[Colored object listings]
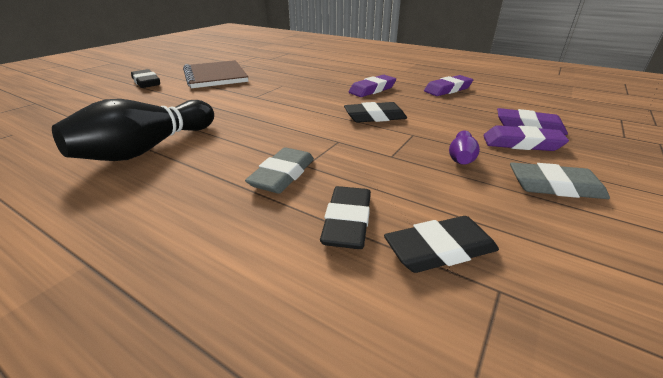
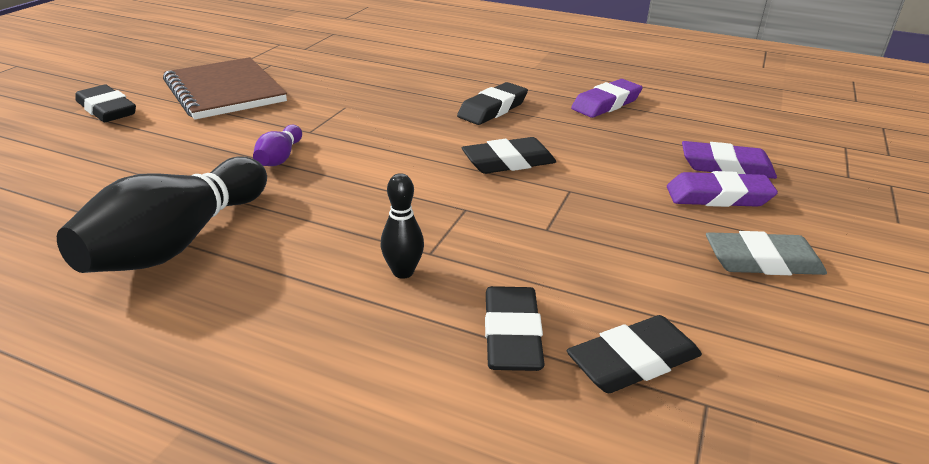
camera: 10 degrees left, 0 degrees up
(283, 175) = (403, 272): grey eraser -> black bowling pin
(372, 90) = (492, 109): purple eraser -> black eraser
(461, 157) = (641, 225): purple bowling pin -> purple bowling pin (279, 158)

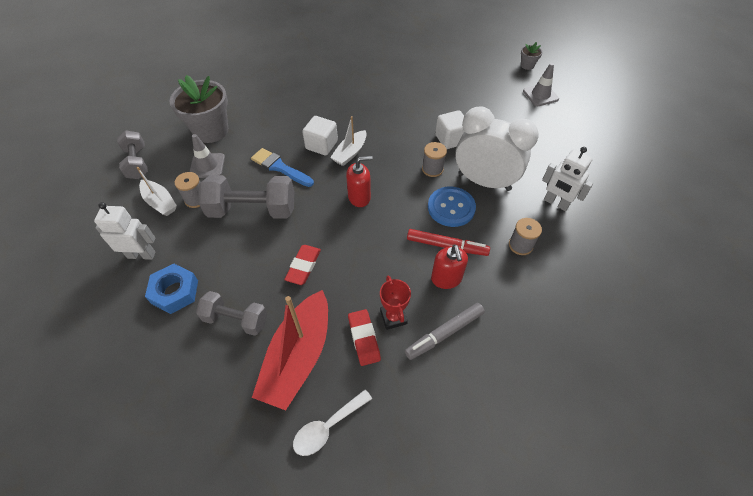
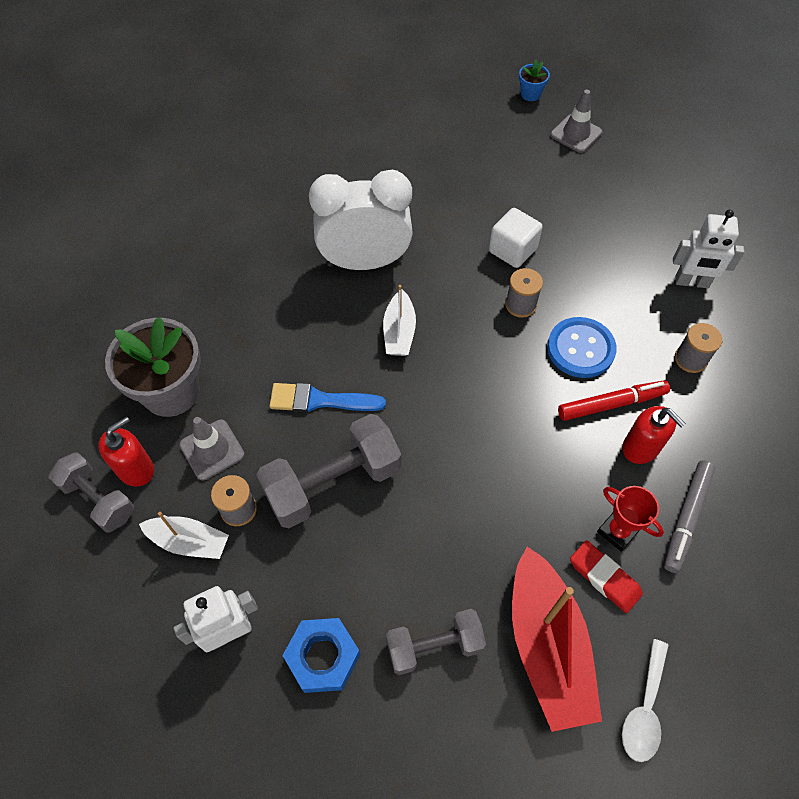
camera: 30 degrees left, 5 degrees up
(303, 266) = (462, 526): red eraser -> none
(321, 145) = (351, 338): white cube -> none
(359, 197) = (459, 391): red soap dispenser -> red soap dispenser (136, 469)
(484, 181) = (594, 292): white clock -> white clock (365, 262)
(527, 65) = (530, 94): grey flower pot -> blue flower pot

> _Exercise aim_:
Transcribe exactly the lines from the one containing "(303, 266) = (462, 526): red eraser -> none" through the end of the records, both included, and nothing else.

> _Response for this exercise_:
(303, 266) = (462, 526): red eraser -> none
(321, 145) = (351, 338): white cube -> none
(359, 197) = (459, 391): red soap dispenser -> red soap dispenser (136, 469)
(484, 181) = (594, 292): white clock -> white clock (365, 262)
(527, 65) = (530, 94): grey flower pot -> blue flower pot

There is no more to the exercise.